===== Supplied entries

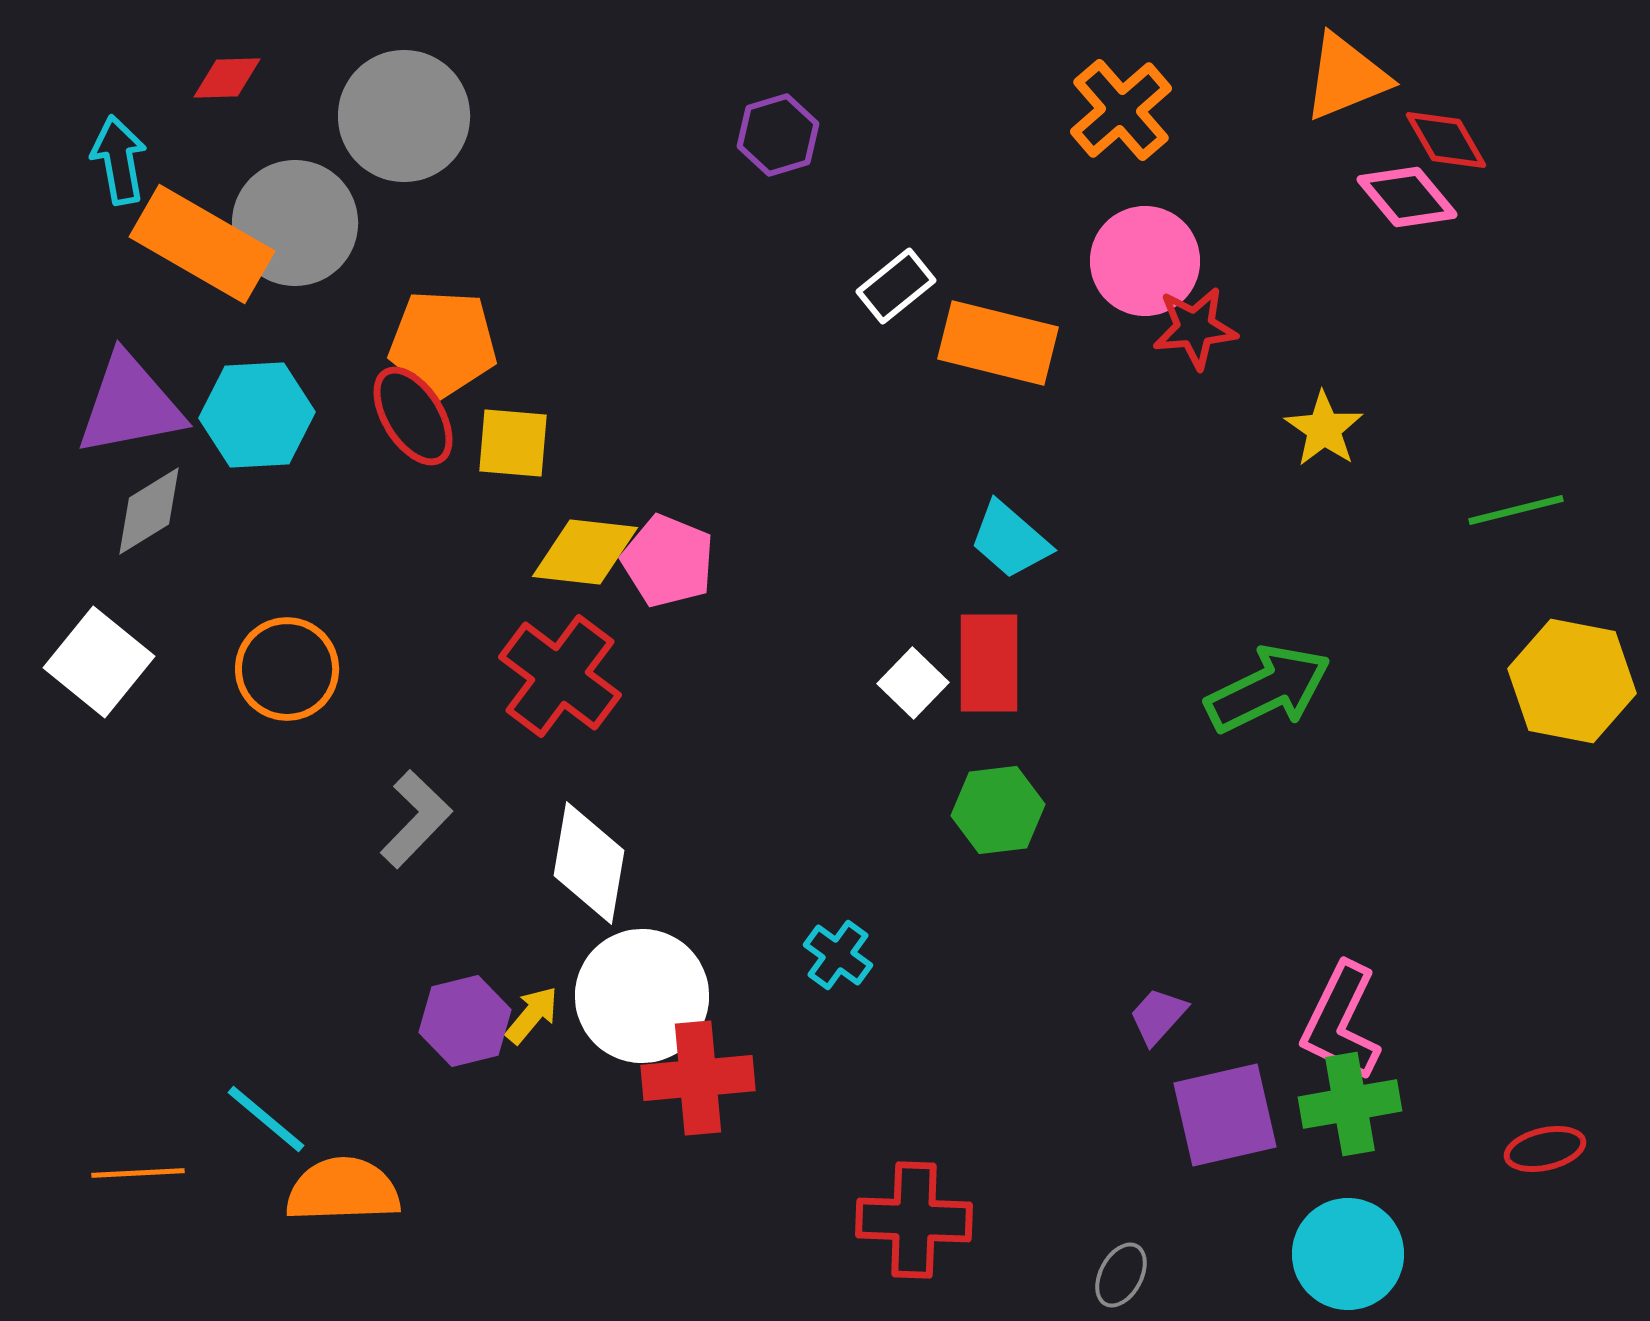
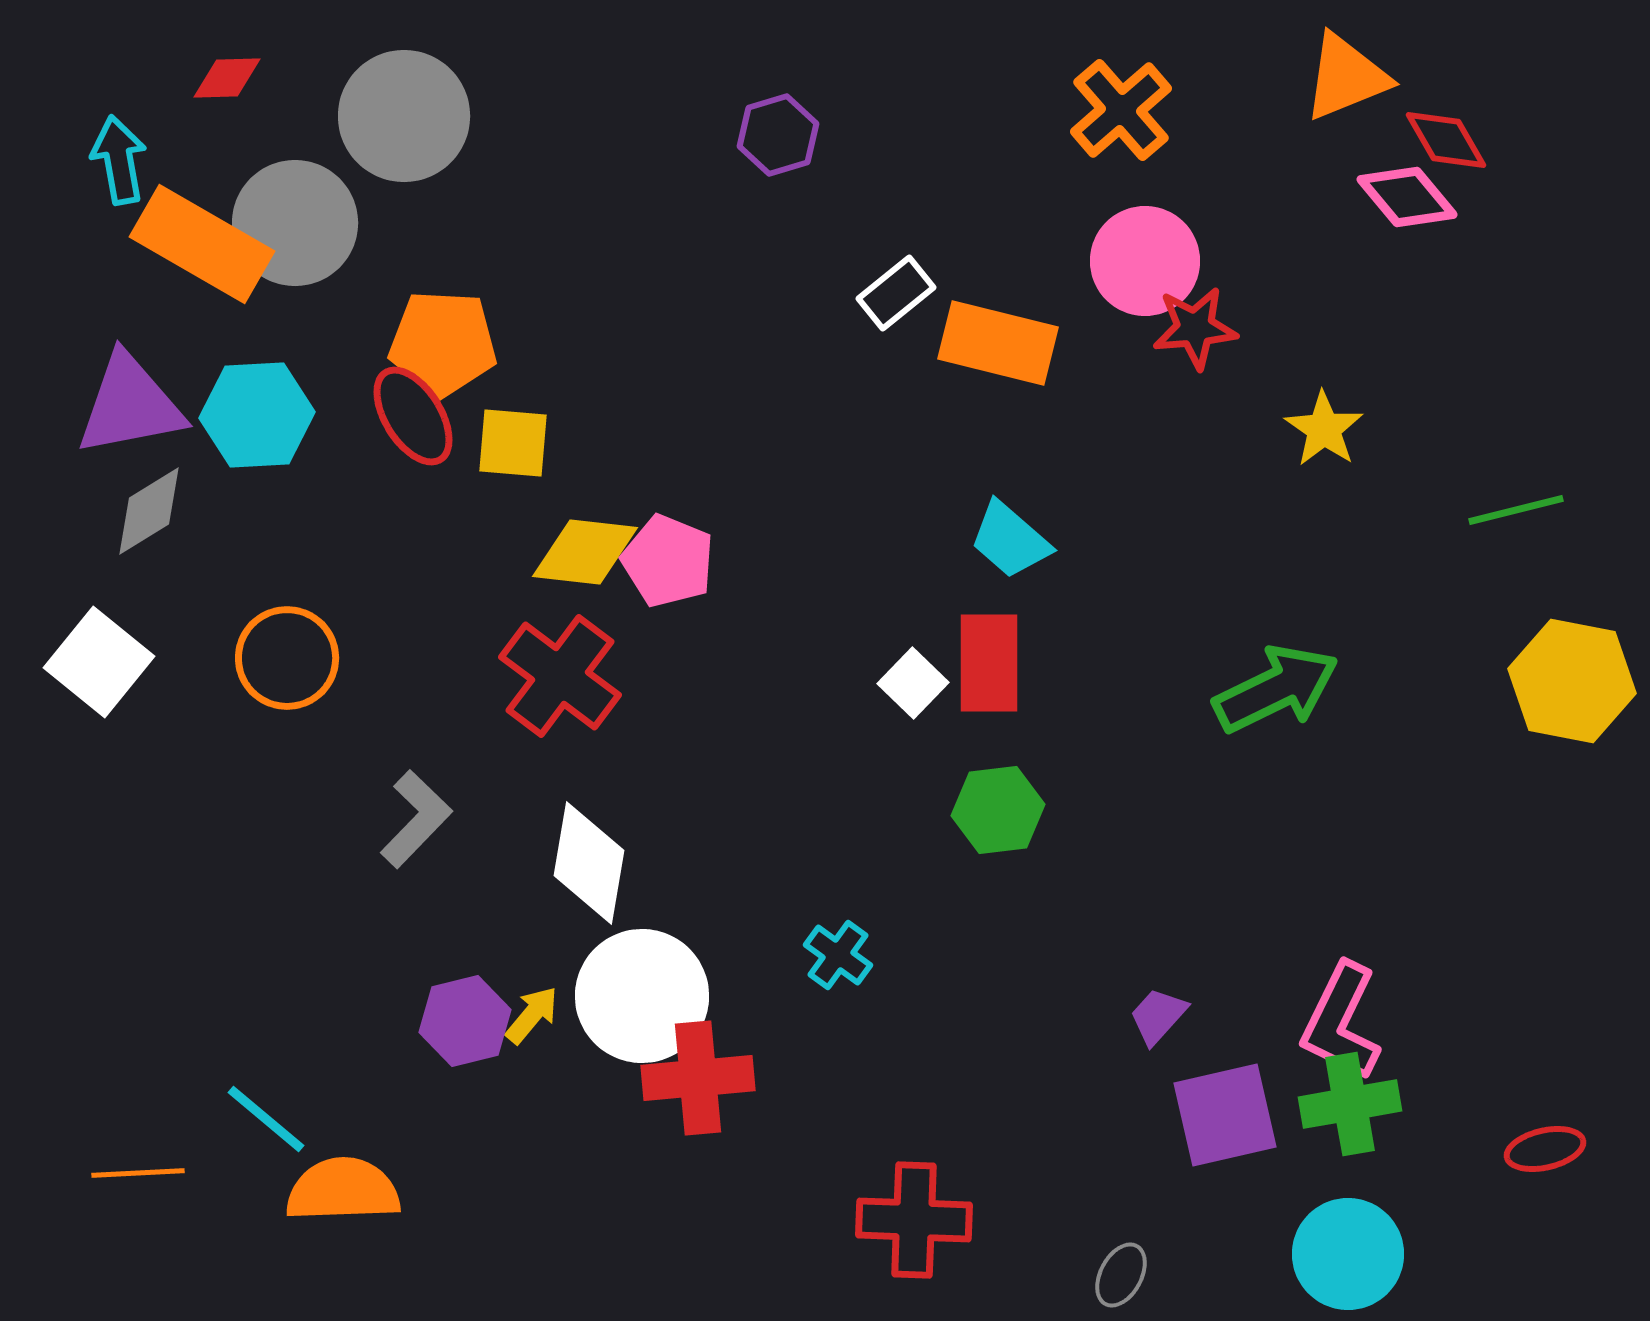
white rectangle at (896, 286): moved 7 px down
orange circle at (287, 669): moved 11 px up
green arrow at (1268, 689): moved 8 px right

==========
===== Supplied entries

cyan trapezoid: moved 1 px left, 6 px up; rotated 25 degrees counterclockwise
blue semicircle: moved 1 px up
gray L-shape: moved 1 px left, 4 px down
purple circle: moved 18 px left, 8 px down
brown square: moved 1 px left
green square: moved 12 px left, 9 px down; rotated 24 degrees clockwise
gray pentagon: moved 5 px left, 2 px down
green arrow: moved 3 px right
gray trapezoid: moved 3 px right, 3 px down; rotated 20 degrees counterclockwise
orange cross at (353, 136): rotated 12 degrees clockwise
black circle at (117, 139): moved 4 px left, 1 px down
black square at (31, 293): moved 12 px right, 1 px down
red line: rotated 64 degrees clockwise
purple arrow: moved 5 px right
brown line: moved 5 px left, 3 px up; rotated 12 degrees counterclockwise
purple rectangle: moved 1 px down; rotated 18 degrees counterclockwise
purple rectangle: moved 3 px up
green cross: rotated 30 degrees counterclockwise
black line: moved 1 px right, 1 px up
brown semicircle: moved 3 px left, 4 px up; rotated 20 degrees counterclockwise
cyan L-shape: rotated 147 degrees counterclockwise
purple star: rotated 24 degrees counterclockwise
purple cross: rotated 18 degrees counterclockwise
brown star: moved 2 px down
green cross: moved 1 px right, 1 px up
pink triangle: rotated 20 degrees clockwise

==========
===== Supplied entries

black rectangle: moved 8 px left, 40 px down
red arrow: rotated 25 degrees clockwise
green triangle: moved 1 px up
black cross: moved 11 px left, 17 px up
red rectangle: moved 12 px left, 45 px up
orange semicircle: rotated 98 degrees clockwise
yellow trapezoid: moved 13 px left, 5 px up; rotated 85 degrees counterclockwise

==========

### [Work task]
When the line with "white rectangle at" is reached in the data above, start copying there, and copy each line exactly until the line with "green arrow at (1268, 689): moved 8 px right" has been copied; copy nothing else.

### [Completed exercise]
white rectangle at (896, 286): moved 7 px down
orange circle at (287, 669): moved 11 px up
green arrow at (1268, 689): moved 8 px right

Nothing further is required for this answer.